■ Dataset entries ■

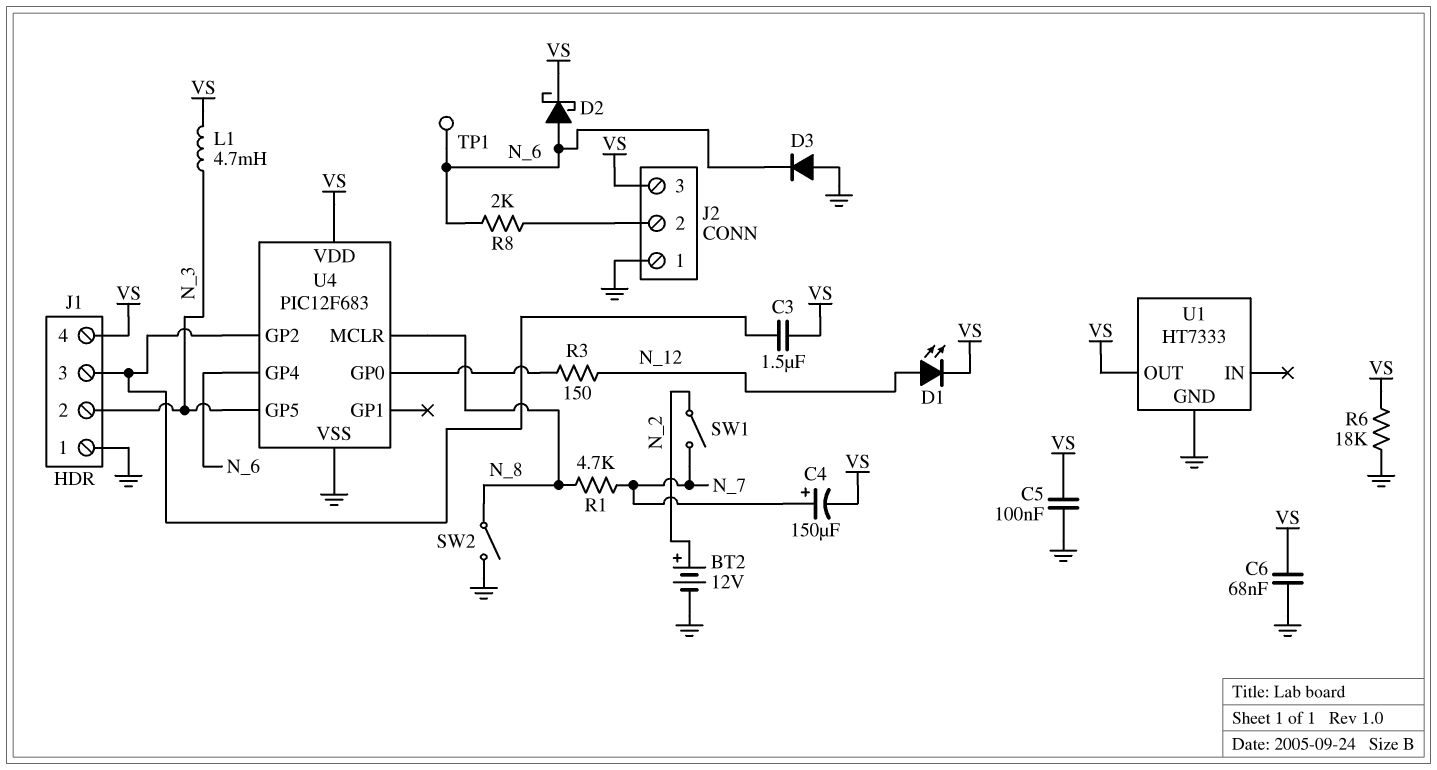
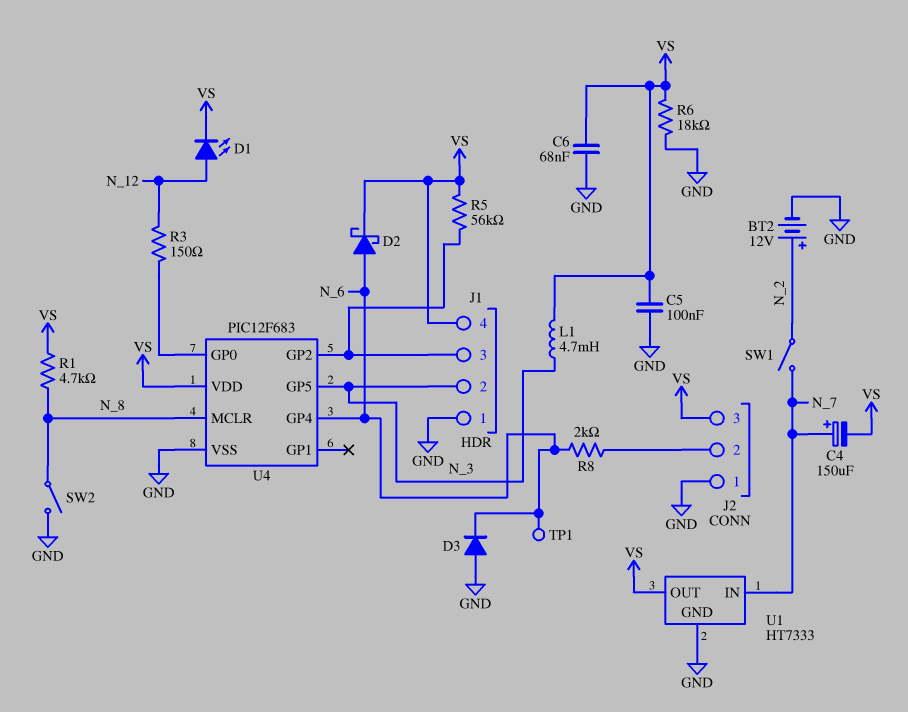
C3: 1.5uF (J1/3, VS) -> none
R1: 4.7k (N_7, N_8) -> 4.7k (N_8, VS)
R5: none -> 56k (J1/3, VS)
U1 pin IN: none -> N_7

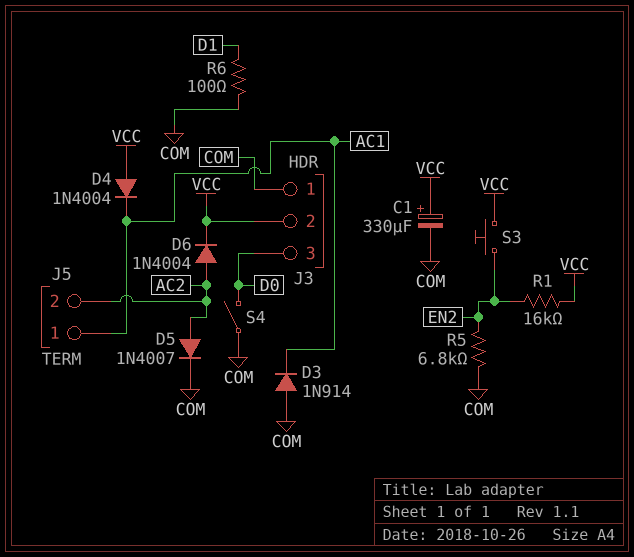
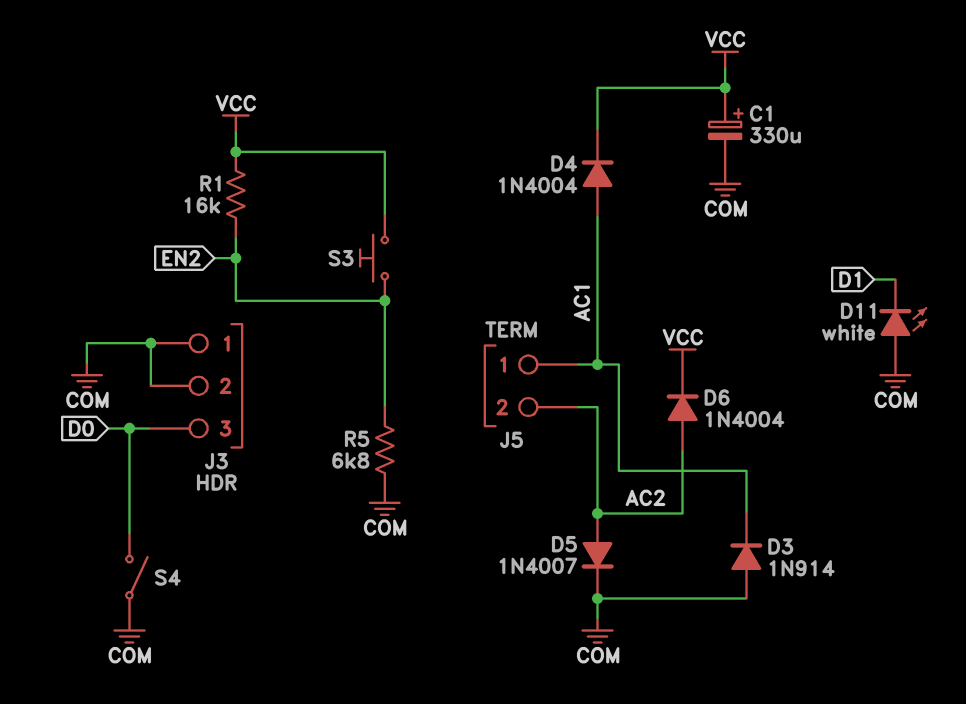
D4: diode 1N4004 (A VCC, K AC1) -> diode 1N4004 (A AC1, K VCC)
D11: none -> LED white (A COM, K D1)
J3 pin 2: VCC -> COM
R6: 100 (COM, D1) -> none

■ YOUR GOAL ■
The reply should contain all of the data above, word for word, with no pictures.

■ OUTPUT FOR THIS TASK ■
C3: 1.5uF (J1/3, VS) -> none
R1: 4.7k (N_7, N_8) -> 4.7k (N_8, VS)
R5: none -> 56k (J1/3, VS)
U1 pin IN: none -> N_7

D4: diode 1N4004 (A VCC, K AC1) -> diode 1N4004 (A AC1, K VCC)
D11: none -> LED white (A COM, K D1)
J3 pin 2: VCC -> COM
R6: 100 (COM, D1) -> none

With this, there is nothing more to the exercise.